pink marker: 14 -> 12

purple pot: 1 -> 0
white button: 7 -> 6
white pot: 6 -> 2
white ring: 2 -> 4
* * *
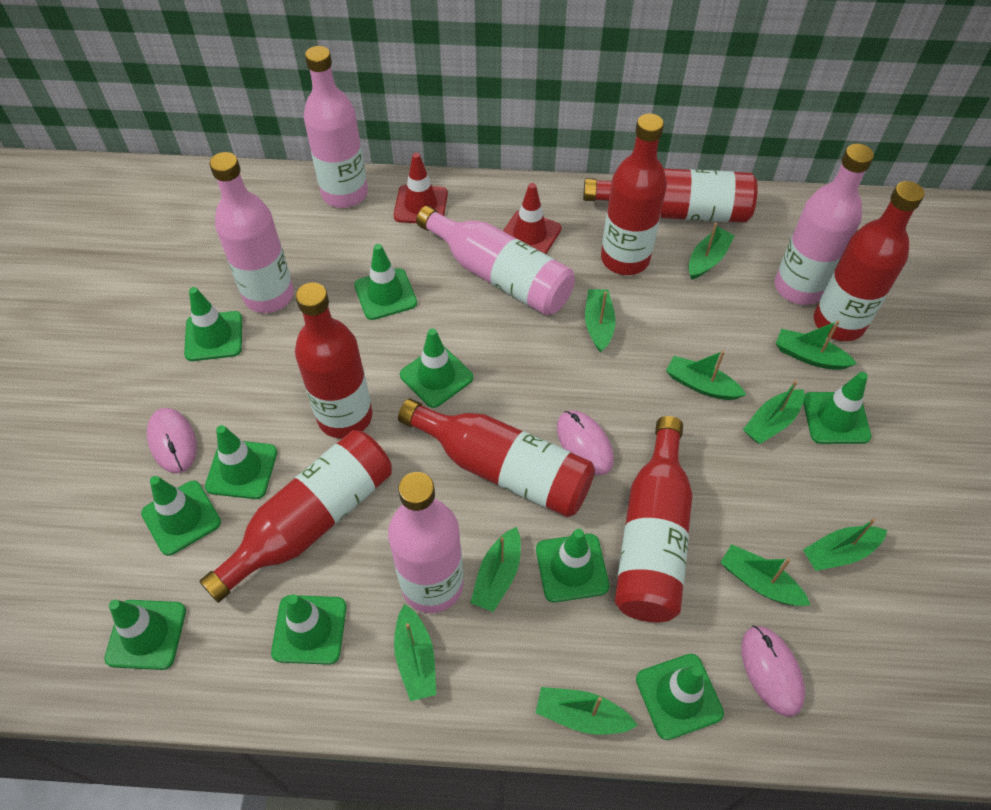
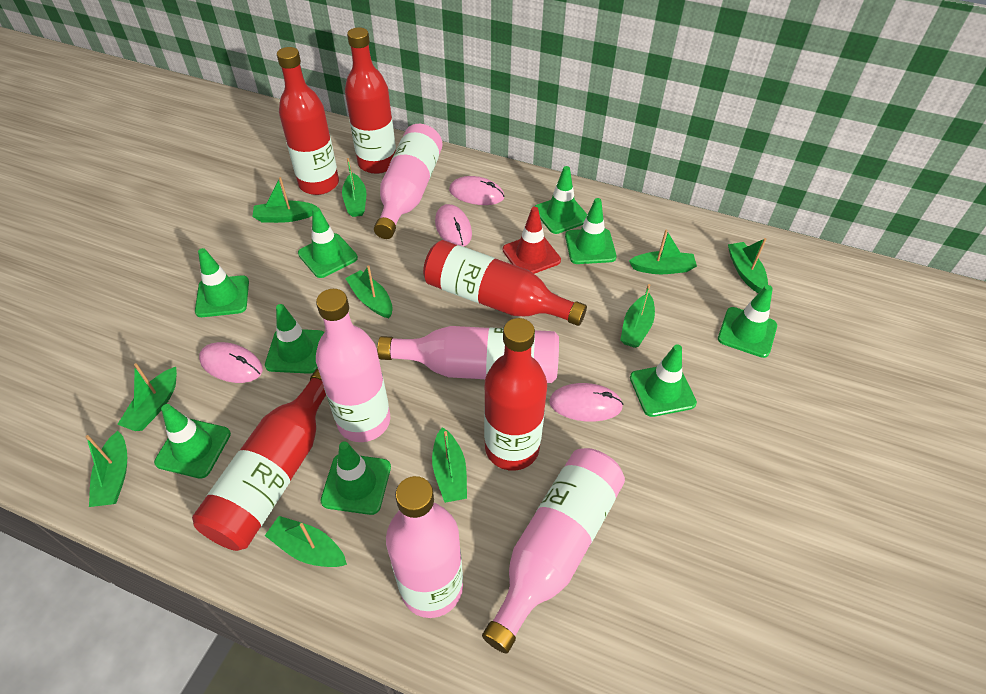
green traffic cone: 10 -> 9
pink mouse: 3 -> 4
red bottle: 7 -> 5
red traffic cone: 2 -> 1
...
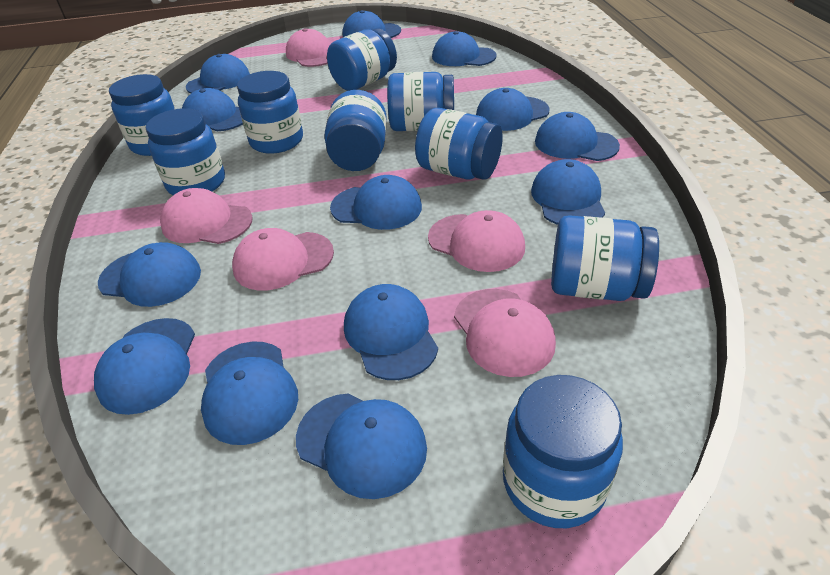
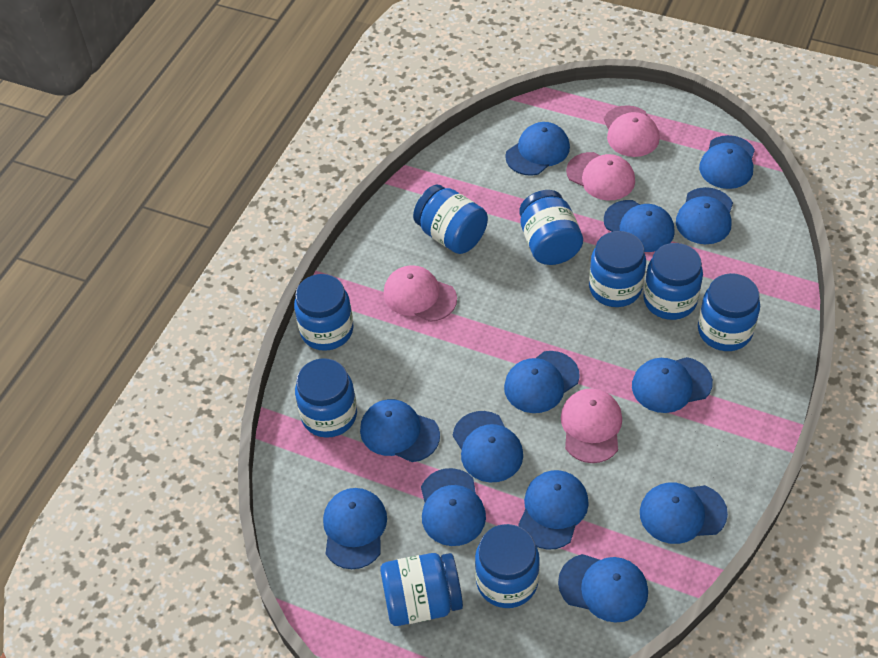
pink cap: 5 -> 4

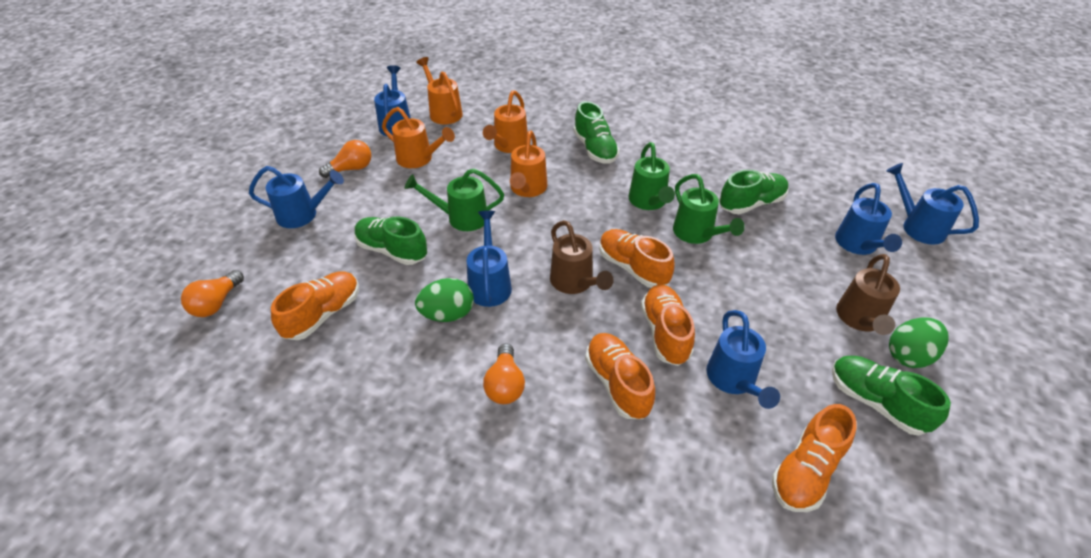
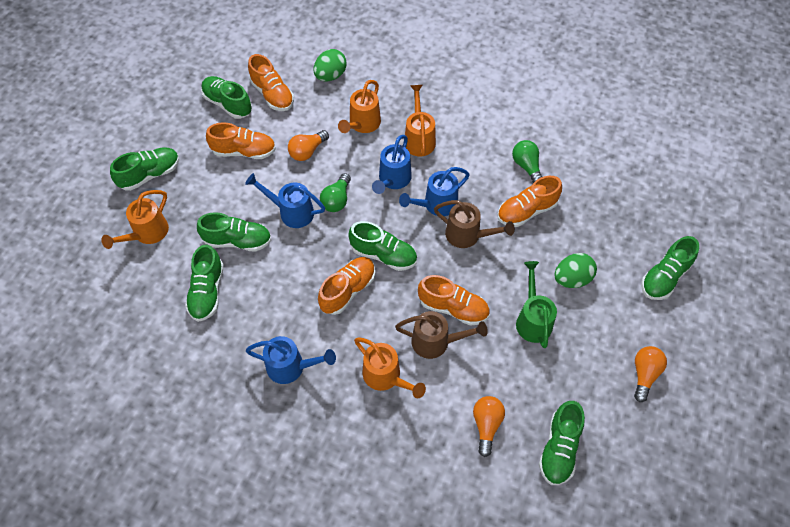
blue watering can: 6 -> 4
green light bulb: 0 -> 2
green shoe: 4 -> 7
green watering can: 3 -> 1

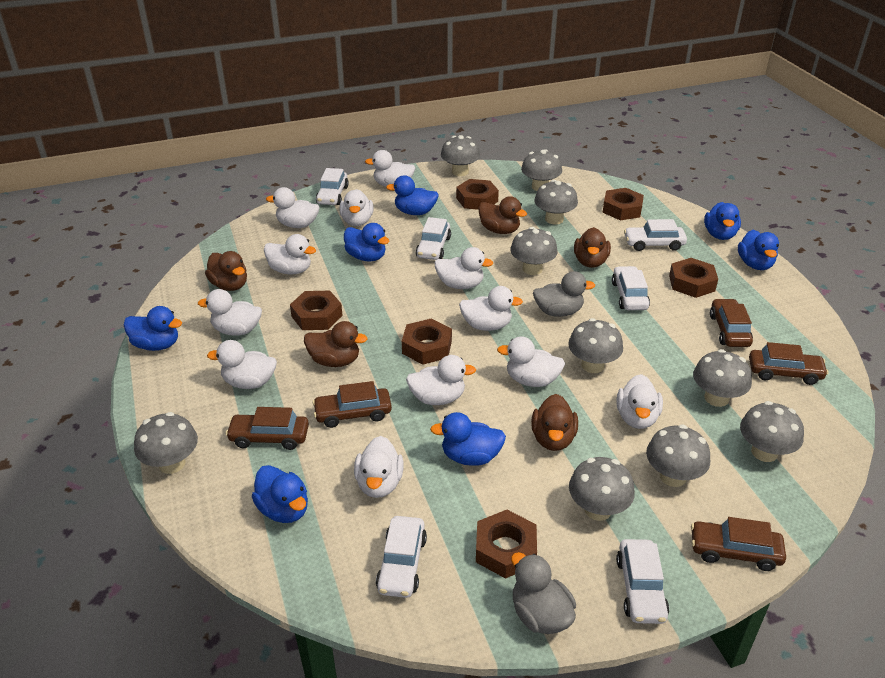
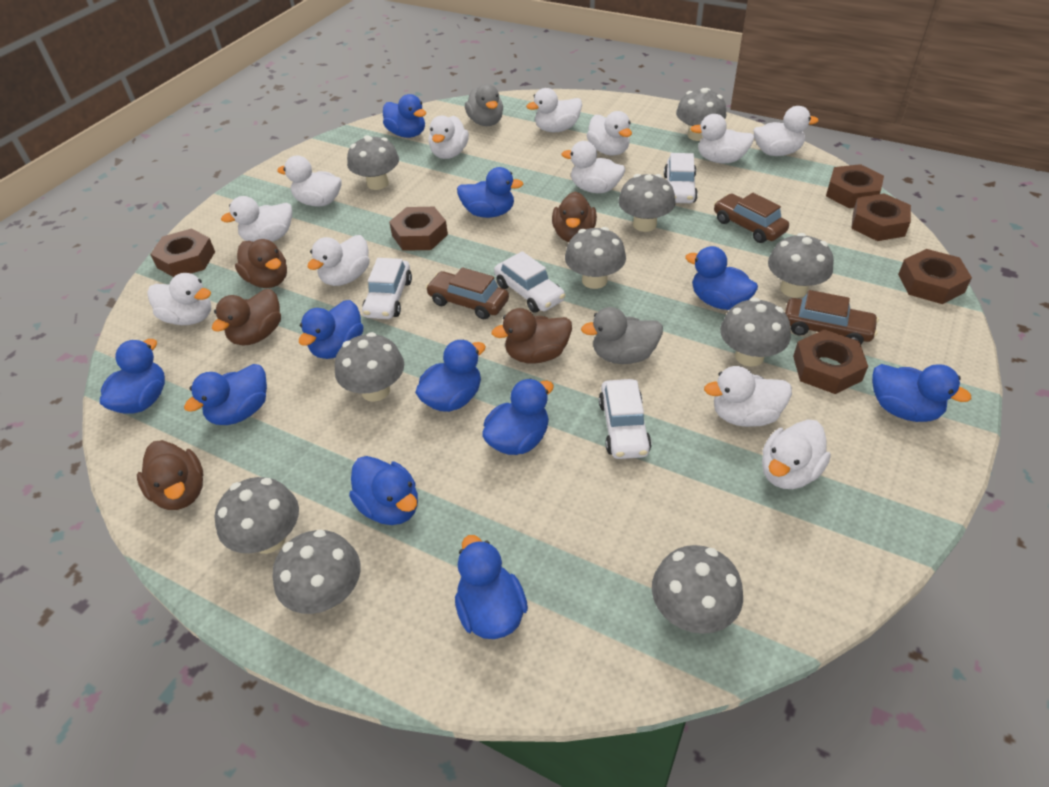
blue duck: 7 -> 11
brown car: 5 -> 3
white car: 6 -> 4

-- ASSIGNMENT --
Search the preceding listing for the word "green" and pull out every line that holds it.

-- SOLUTION TO THE PROBLEM --
green traffic cone: 10 -> 9
green light bulb: 0 -> 2
green shoe: 4 -> 7
green watering can: 3 -> 1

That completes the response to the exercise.